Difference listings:
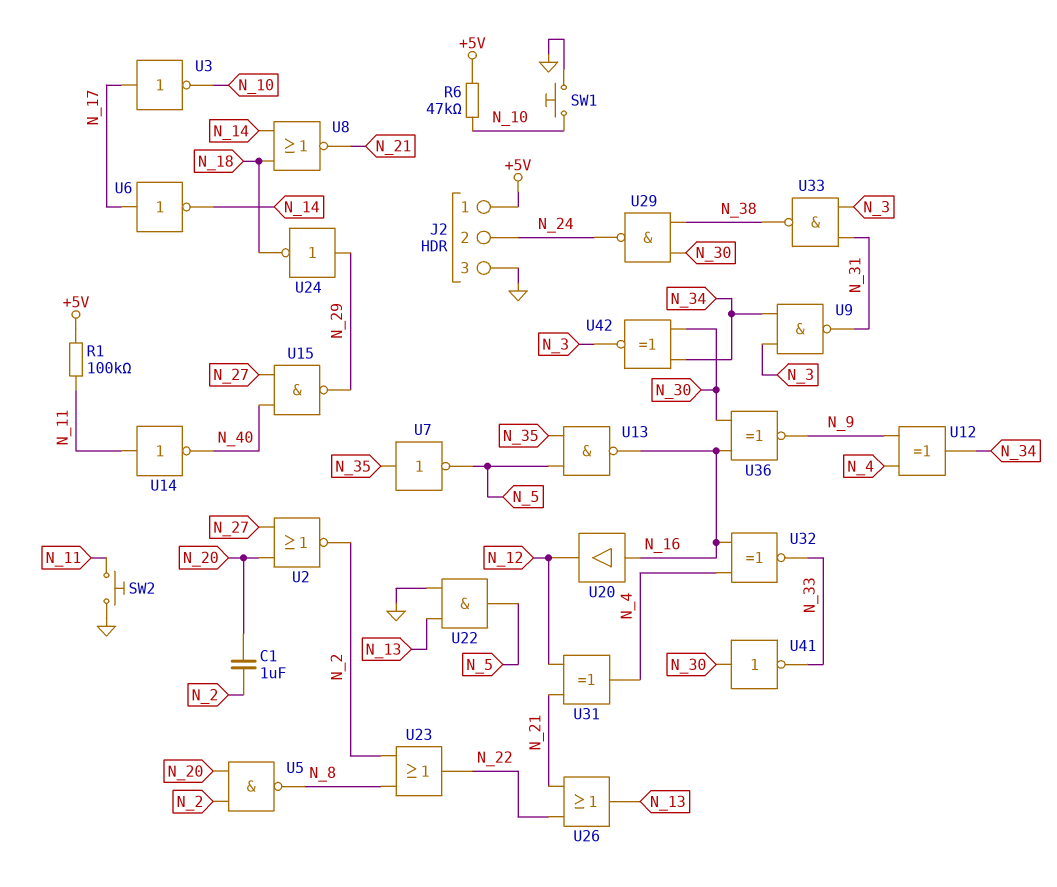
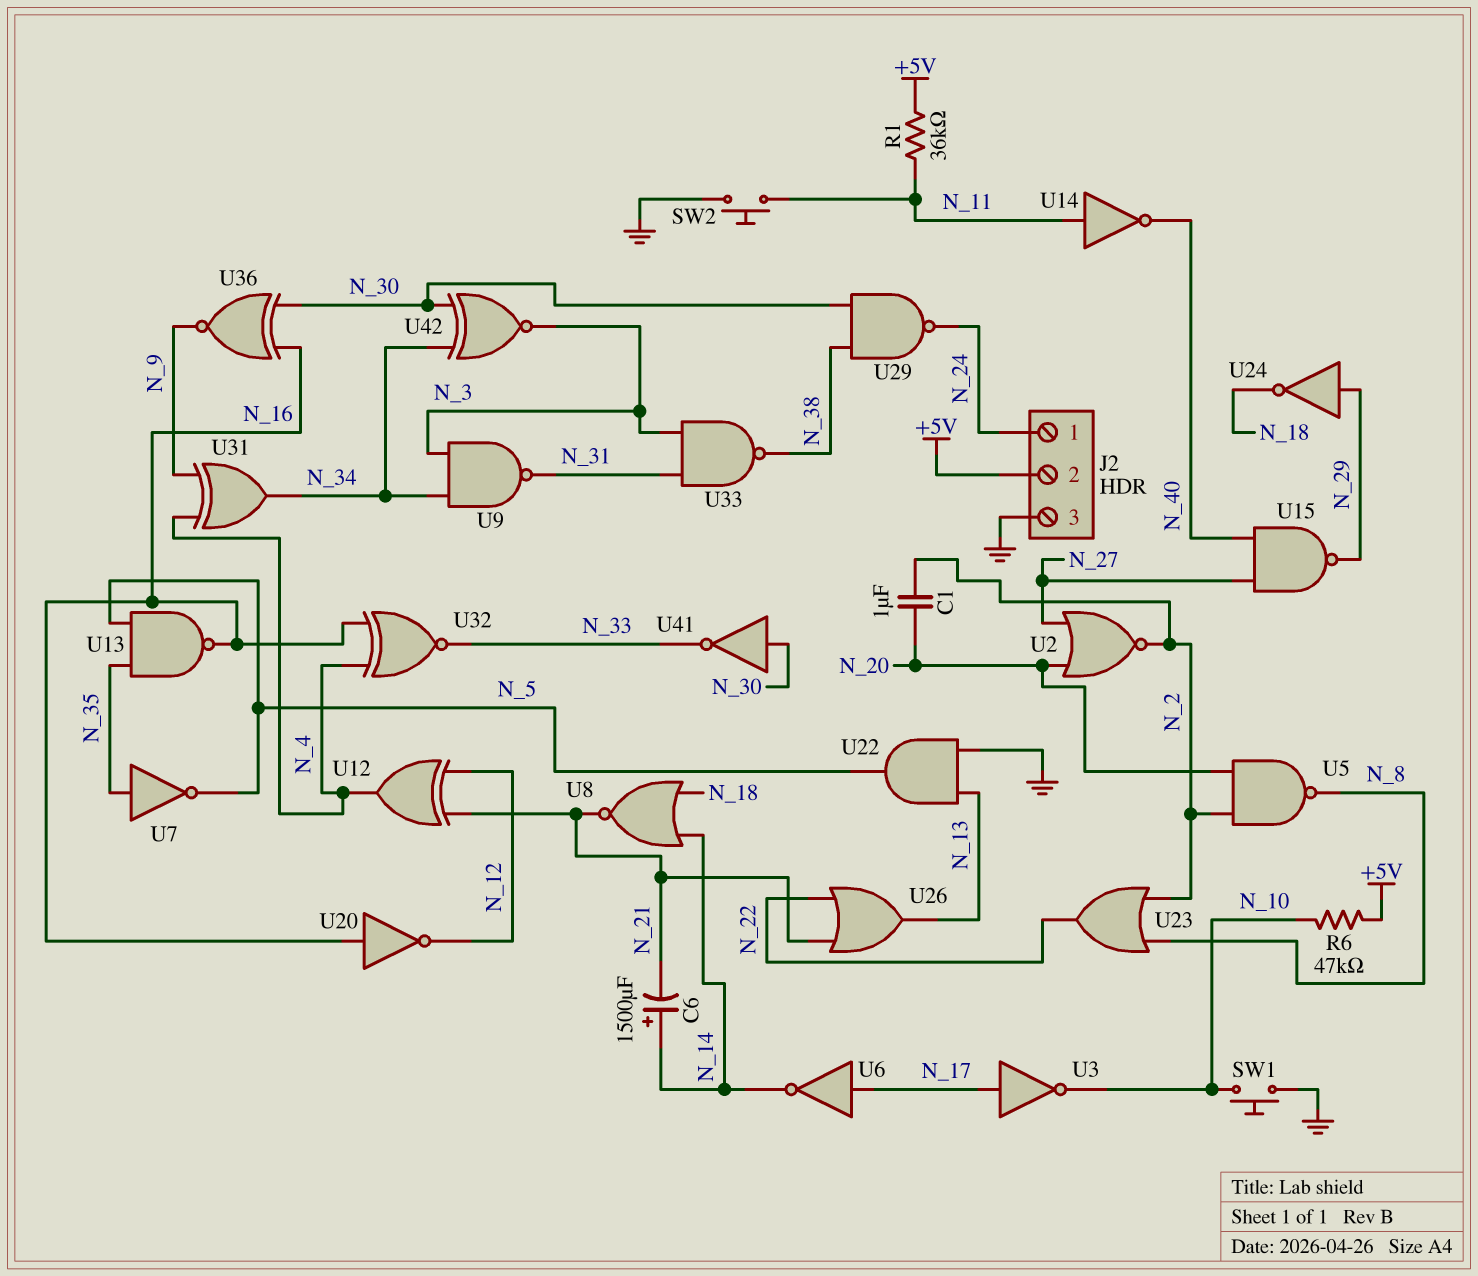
C6: none -> 1500uF (plus N_14, minus N_21)
J2 pin 1: +5V -> N_24
J2 pin 2: N_24 -> +5V
R1: 100k (+5V, N_11) -> 36k (+5V, N_11)
U12: XOR (in N_4, in N_9, out N_34) -> XOR (in N_12, in N_21, out N_4)
U20: buffer (in N_16, out N_12) -> NOT (in N_16, out N_12)
U31: XOR (in N_12, in N_21, out N_4) -> XOR (in N_4, in N_9, out N_34)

• _How to complete this task_: Word for word, repeat the lines from the one holding "U20: buffer (in" through the last line of the entries, both included.

• _Output of the exercise_:
U20: buffer (in N_16, out N_12) -> NOT (in N_16, out N_12)
U31: XOR (in N_12, in N_21, out N_4) -> XOR (in N_4, in N_9, out N_34)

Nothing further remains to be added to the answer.